SET EXERCISE
Copy out all of the items below word for word, changing nothing.

RECORDS FOR THE TASK
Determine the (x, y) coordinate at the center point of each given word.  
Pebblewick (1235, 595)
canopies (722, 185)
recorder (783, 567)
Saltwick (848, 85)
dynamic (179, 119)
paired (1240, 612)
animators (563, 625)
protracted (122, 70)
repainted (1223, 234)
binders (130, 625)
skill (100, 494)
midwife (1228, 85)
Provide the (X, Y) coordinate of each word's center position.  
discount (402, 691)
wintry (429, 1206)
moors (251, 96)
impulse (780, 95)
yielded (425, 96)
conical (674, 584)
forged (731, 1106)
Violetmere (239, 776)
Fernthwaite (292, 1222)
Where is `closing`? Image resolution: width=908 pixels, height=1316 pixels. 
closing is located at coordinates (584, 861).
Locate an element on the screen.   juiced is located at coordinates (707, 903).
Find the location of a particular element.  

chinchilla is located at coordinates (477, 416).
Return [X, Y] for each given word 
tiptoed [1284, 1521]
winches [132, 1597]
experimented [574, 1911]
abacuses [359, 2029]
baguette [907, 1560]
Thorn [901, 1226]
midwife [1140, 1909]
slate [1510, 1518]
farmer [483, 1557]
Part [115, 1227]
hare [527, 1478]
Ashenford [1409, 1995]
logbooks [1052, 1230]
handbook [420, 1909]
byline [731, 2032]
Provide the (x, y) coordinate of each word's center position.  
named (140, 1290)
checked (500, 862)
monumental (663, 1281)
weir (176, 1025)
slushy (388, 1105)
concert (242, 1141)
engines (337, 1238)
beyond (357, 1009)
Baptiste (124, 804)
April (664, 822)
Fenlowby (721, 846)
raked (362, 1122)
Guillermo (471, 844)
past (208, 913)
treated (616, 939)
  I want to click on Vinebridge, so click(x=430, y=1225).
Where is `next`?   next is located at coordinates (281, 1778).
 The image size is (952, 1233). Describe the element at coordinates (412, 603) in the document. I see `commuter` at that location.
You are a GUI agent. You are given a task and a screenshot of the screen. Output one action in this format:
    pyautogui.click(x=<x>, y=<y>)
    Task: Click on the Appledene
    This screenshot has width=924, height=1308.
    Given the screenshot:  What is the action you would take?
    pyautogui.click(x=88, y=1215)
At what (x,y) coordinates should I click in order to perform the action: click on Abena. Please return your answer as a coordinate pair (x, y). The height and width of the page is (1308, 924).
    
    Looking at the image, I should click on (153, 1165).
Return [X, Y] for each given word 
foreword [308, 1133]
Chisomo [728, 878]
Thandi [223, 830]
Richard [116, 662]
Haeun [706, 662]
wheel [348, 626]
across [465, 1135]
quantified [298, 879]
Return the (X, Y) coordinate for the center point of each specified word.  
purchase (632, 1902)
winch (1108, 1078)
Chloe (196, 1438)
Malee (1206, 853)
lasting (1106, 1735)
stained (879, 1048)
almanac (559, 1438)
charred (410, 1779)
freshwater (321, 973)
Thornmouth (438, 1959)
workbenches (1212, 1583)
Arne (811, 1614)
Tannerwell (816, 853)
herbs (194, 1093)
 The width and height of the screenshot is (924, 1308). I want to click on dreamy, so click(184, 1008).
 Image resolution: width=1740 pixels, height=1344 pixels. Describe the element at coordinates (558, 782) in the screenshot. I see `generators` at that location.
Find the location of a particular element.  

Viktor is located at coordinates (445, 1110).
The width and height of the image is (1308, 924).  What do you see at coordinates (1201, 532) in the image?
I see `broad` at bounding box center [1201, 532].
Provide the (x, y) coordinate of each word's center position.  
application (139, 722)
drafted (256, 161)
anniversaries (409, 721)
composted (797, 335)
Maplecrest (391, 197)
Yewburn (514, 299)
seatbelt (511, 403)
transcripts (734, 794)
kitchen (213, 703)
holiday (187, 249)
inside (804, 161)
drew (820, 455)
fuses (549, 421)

CORRECT ANSWER
Determine the (x, y) coordinate at the center point of each given word.  
Pebblewick (1235, 595)
canopies (722, 185)
recorder (783, 567)
Saltwick (848, 85)
dynamic (179, 119)
paired (1240, 612)
animators (563, 625)
protracted (122, 70)
repainted (1223, 234)
binders (130, 625)
skill (100, 494)
midwife (1228, 85)
Provide the (X, Y) coordinate of each word's center position.  
discount (402, 691)
wintry (429, 1206)
moors (251, 96)
impulse (780, 95)
yielded (425, 96)
conical (674, 584)
forged (731, 1106)
Violetmere (239, 776)
Fernthwaite (292, 1222)
Where is `closing`? Image resolution: width=908 pixels, height=1316 pixels. 
closing is located at coordinates (584, 861).
Locate an element on the screen.   juiced is located at coordinates (707, 903).
Find the location of a particular element.  

chinchilla is located at coordinates (477, 416).
Return [X, Y] for each given word 
tiptoed [1284, 1521]
winches [132, 1597]
experimented [574, 1911]
abacuses [359, 2029]
baguette [907, 1560]
Thorn [901, 1226]
midwife [1140, 1909]
slate [1510, 1518]
farmer [483, 1557]
Part [115, 1227]
hare [527, 1478]
Ashenford [1409, 1995]
logbooks [1052, 1230]
handbook [420, 1909]
byline [731, 2032]
Provide the (x, y) coordinate of each word's center position.  
named (140, 1290)
checked (500, 862)
monumental (663, 1281)
weir (176, 1025)
slushy (388, 1105)
concert (242, 1141)
engines (337, 1238)
beyond (357, 1009)
Baptiste (124, 804)
April (664, 822)
Fenlowby (721, 846)
raked (362, 1122)
Guillermo (471, 844)
past (208, 913)
treated (616, 939)
  I want to click on Vinebridge, so click(x=430, y=1225).
Where is `next`?   next is located at coordinates (281, 1778).
 The image size is (952, 1233). Describe the element at coordinates (412, 603) in the document. I see `commuter` at that location.
You are a GUI agent. You are given a task and a screenshot of the screen. Output one action in this format:
    pyautogui.click(x=<x>, y=<y>)
    Task: Click on the Appledene
    This screenshot has width=924, height=1308.
    Given the screenshot:  What is the action you would take?
    pyautogui.click(x=88, y=1215)
At what (x,y) coordinates should I click in order to perform the action: click on Abena. Please return your answer as a coordinate pair (x, y). The height and width of the page is (1308, 924).
    
    Looking at the image, I should click on (153, 1165).
Return [X, Y] for each given word 
foreword [308, 1133]
Chisomo [728, 878]
Thandi [223, 830]
Richard [116, 662]
Haeun [706, 662]
wheel [348, 626]
across [465, 1135]
quantified [298, 879]
Return the (X, Y) coordinate for the center point of each specified word.  
purchase (632, 1902)
winch (1108, 1078)
Chloe (196, 1438)
Malee (1206, 853)
lasting (1106, 1735)
stained (879, 1048)
almanac (559, 1438)
charred (410, 1779)
freshwater (321, 973)
Thornmouth (438, 1959)
workbenches (1212, 1583)
Arne (811, 1614)
Tannerwell (816, 853)
herbs (194, 1093)
 The width and height of the screenshot is (924, 1308). I want to click on dreamy, so click(184, 1008).
 Image resolution: width=1740 pixels, height=1344 pixels. Describe the element at coordinates (558, 782) in the screenshot. I see `generators` at that location.
Find the location of a particular element.  

Viktor is located at coordinates (445, 1110).
The width and height of the image is (1308, 924).  What do you see at coordinates (1201, 532) in the image?
I see `broad` at bounding box center [1201, 532].
Provide the (x, y) coordinate of each word's center position.  
application (139, 722)
drafted (256, 161)
anniversaries (409, 721)
composted (797, 335)
Maplecrest (391, 197)
Yewburn (514, 299)
seatbelt (511, 403)
transcripts (734, 794)
kitchen (213, 703)
holiday (187, 249)
inside (804, 161)
drew (820, 455)
fuses (549, 421)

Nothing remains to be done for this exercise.